## Directions:
I need the lines below from the one with "R106: 2.2k (RESET, VS) -> 2.2k (KEY, VS)" down to the one with "R110: 1k (GND, SENS) -> 1k (GND, VS)" reproduced exactly, both ends included, and nothing else.

## Information provided:
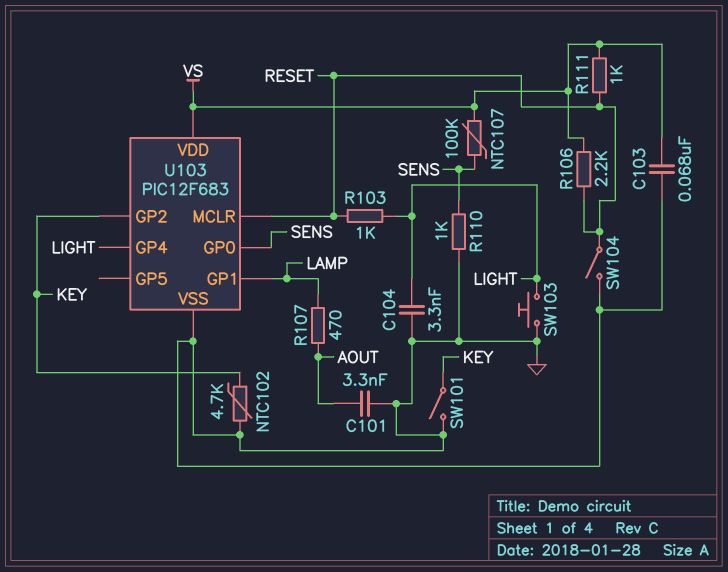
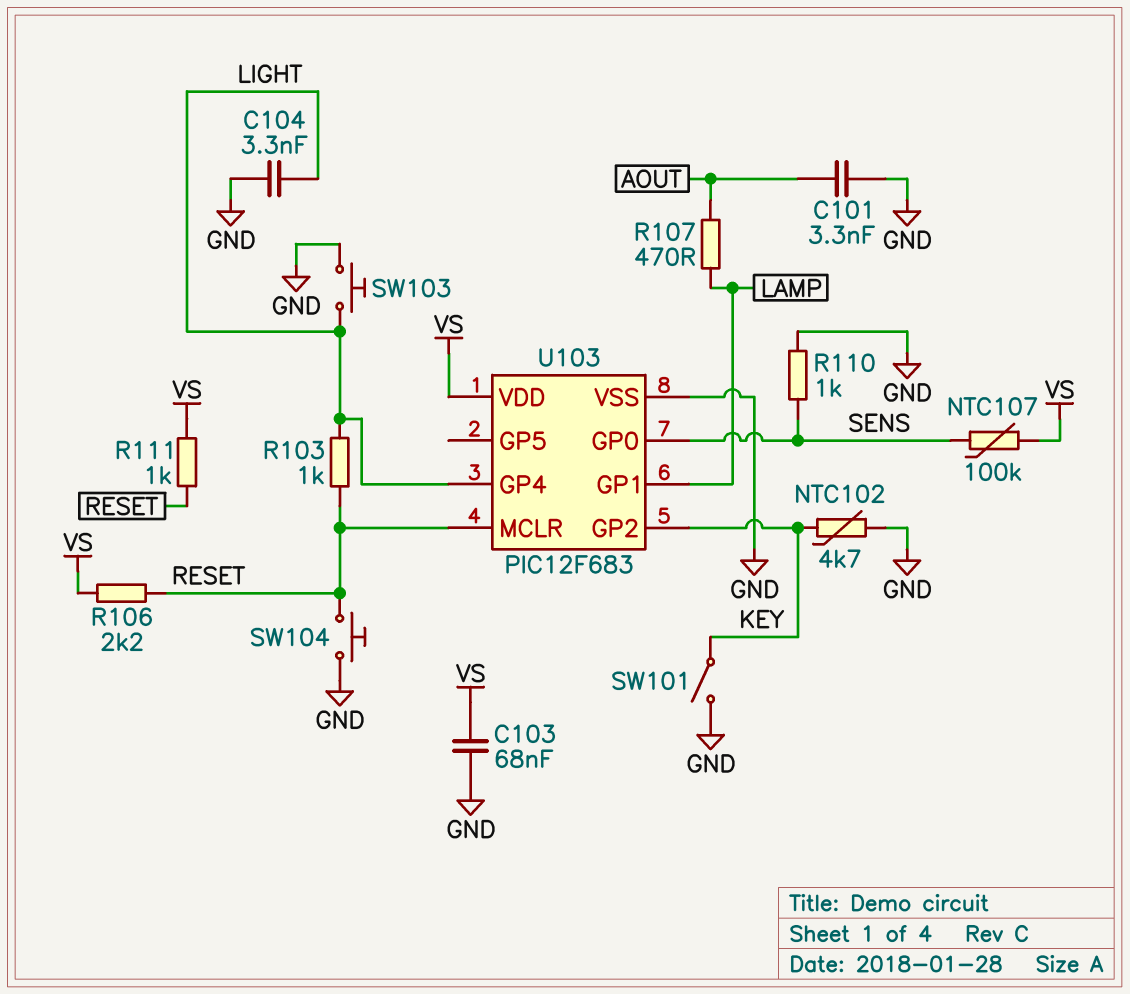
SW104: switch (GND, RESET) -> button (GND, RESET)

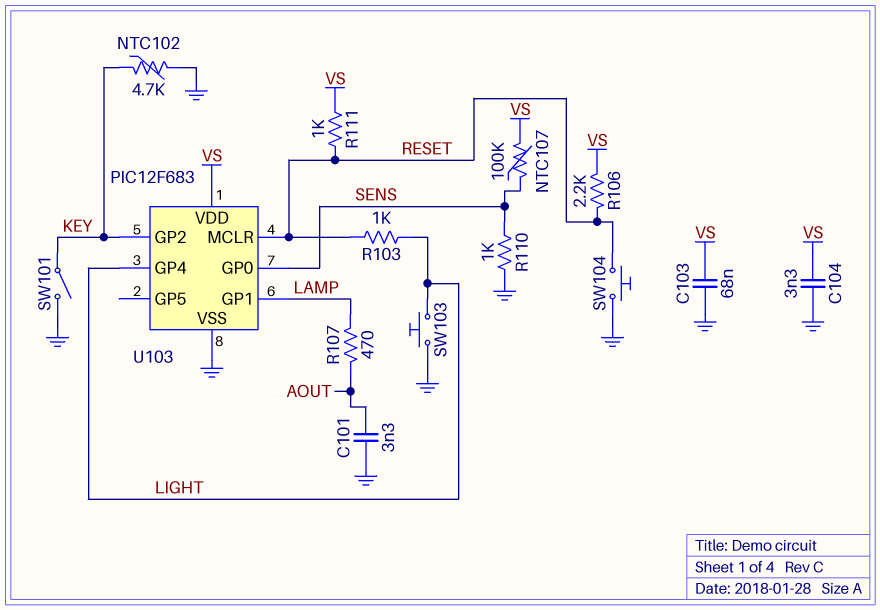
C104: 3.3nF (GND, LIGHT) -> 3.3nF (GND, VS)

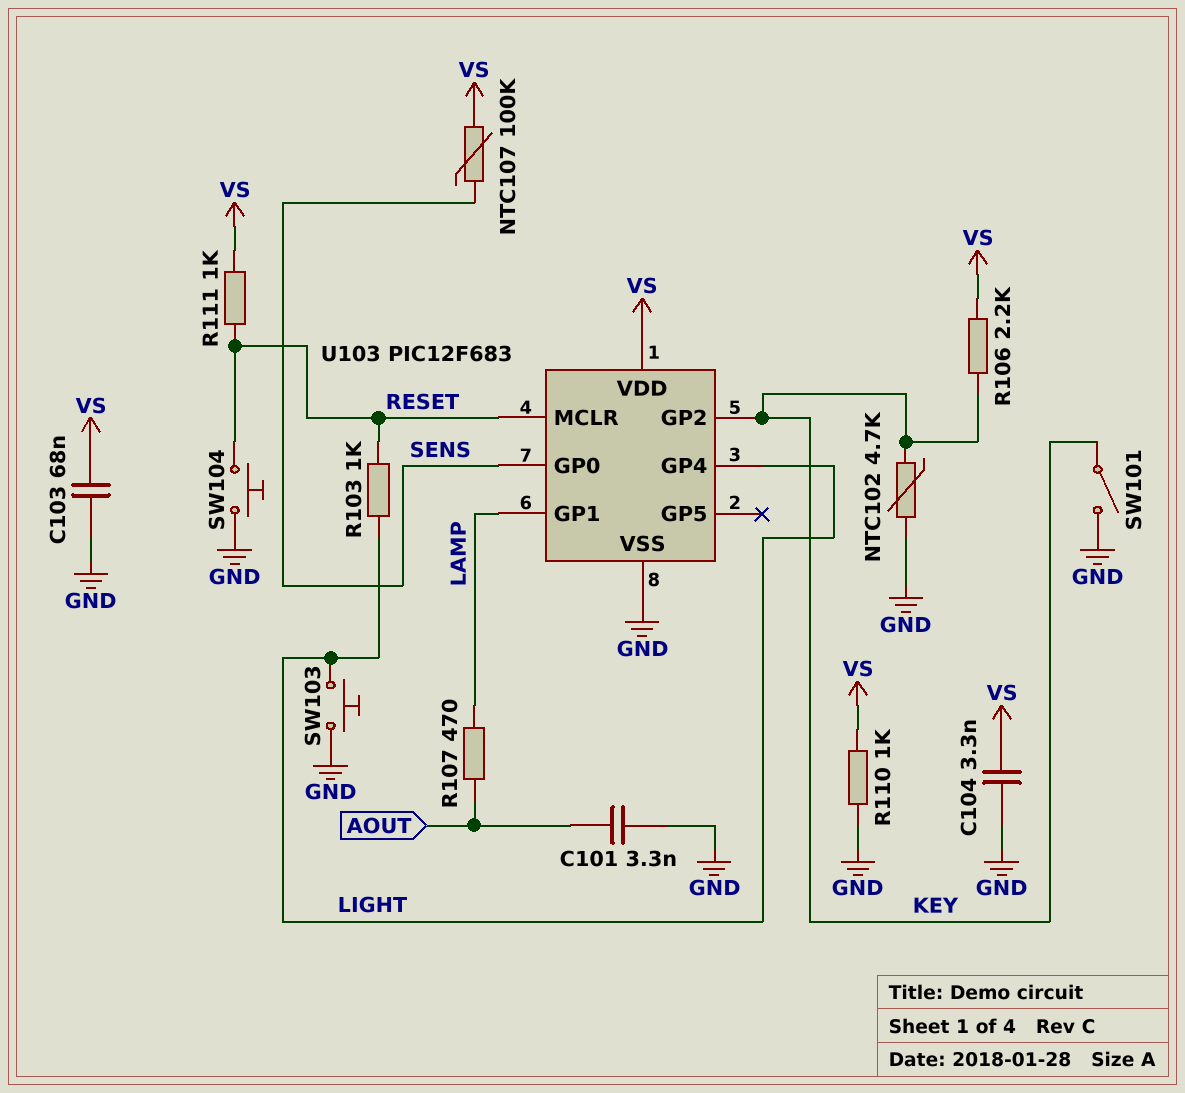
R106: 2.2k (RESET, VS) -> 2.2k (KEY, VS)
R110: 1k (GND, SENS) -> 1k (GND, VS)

==

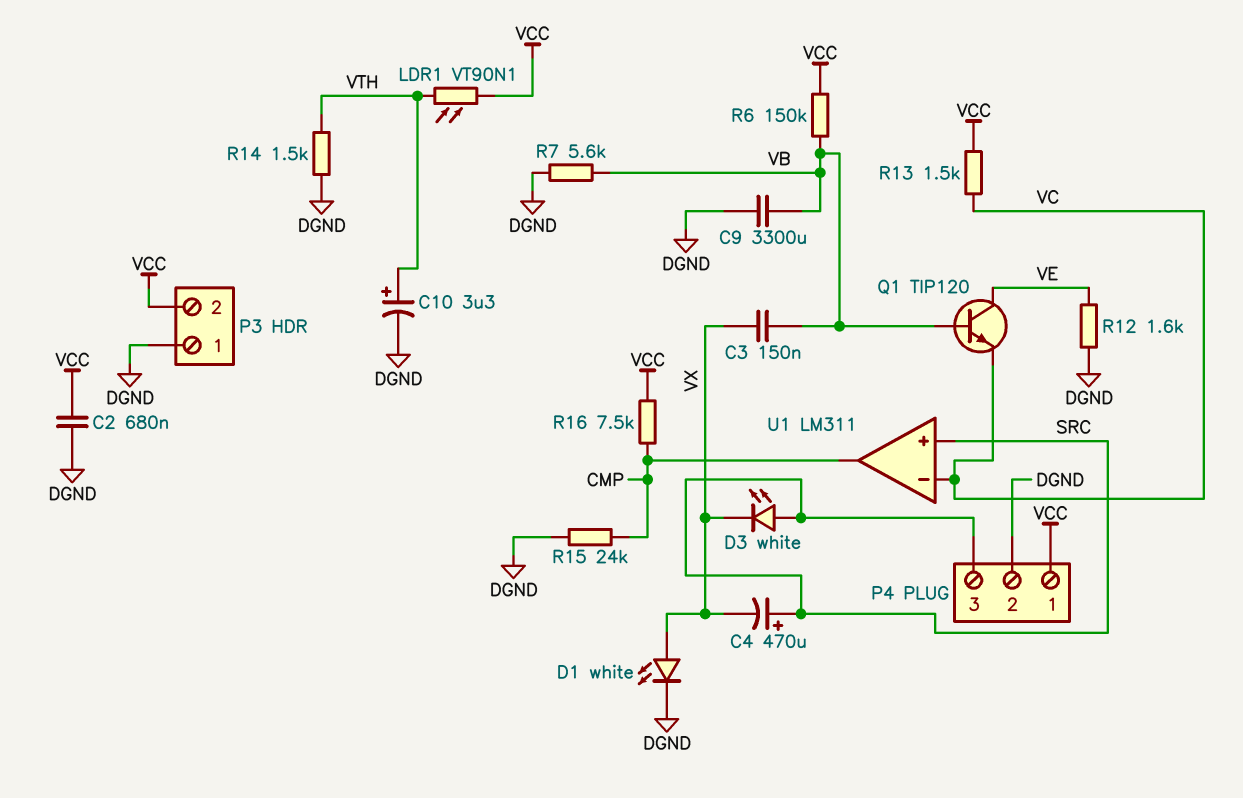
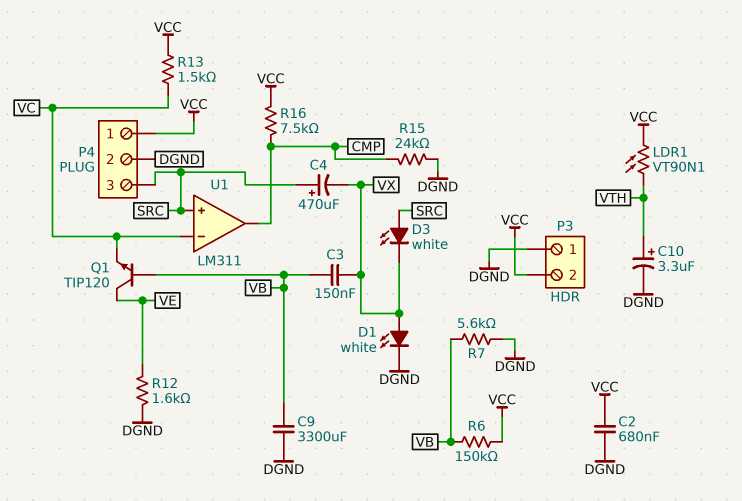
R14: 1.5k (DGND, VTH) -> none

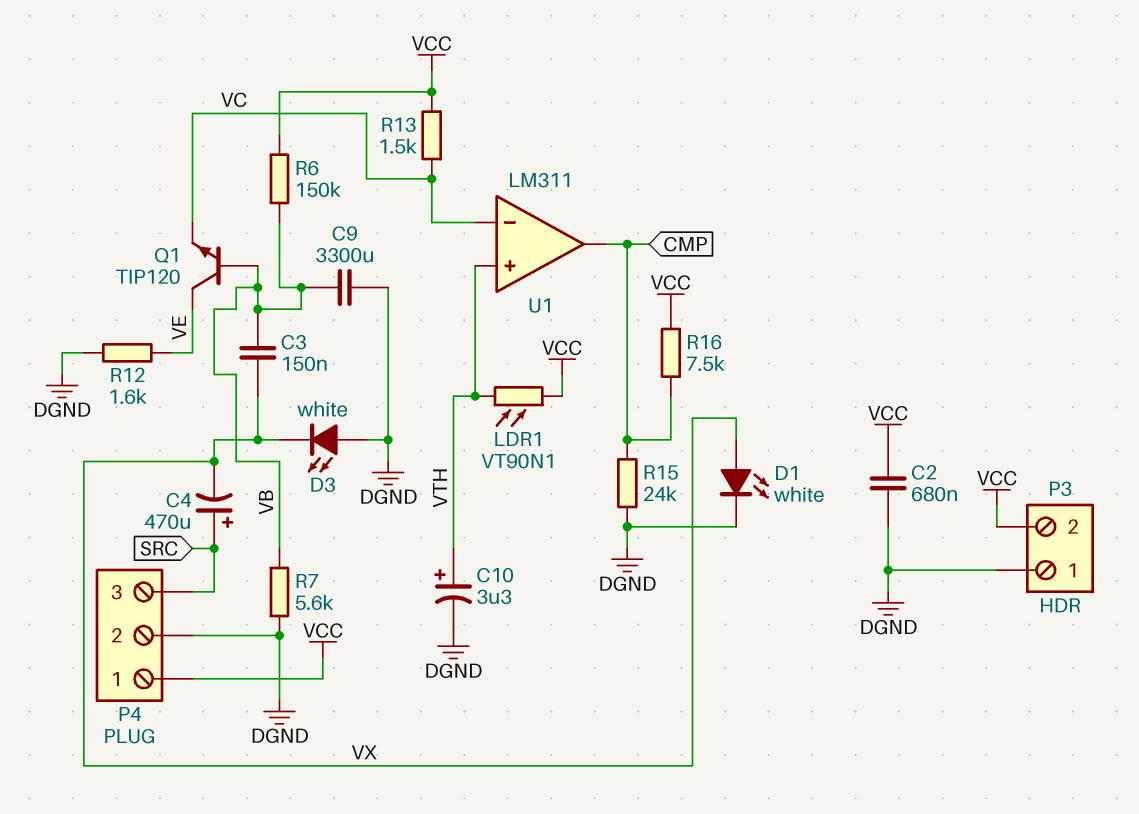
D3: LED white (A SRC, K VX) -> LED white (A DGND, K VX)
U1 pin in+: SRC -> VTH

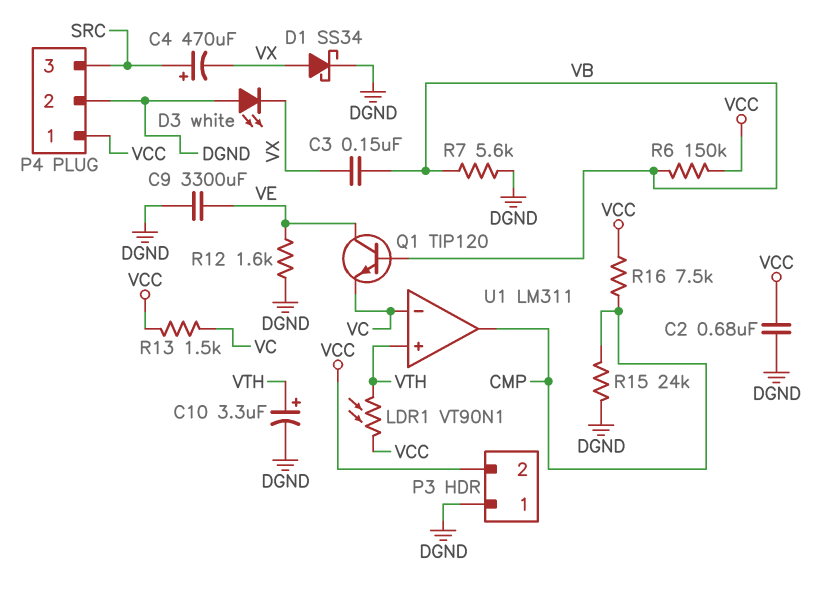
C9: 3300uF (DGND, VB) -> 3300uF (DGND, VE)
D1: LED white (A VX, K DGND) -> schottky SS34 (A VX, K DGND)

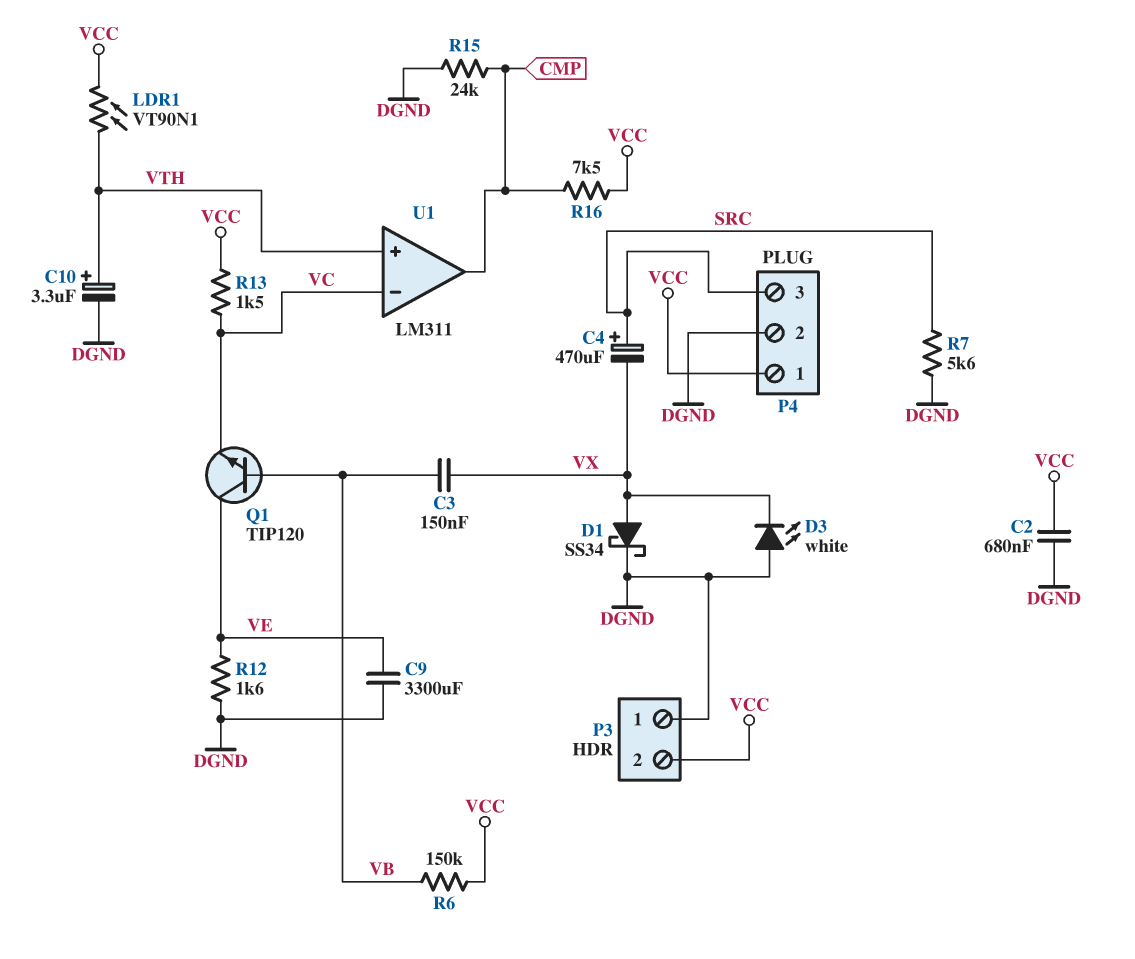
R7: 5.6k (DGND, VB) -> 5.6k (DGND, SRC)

## Reply:
R106: 2.2k (RESET, VS) -> 2.2k (KEY, VS)
R110: 1k (GND, SENS) -> 1k (GND, VS)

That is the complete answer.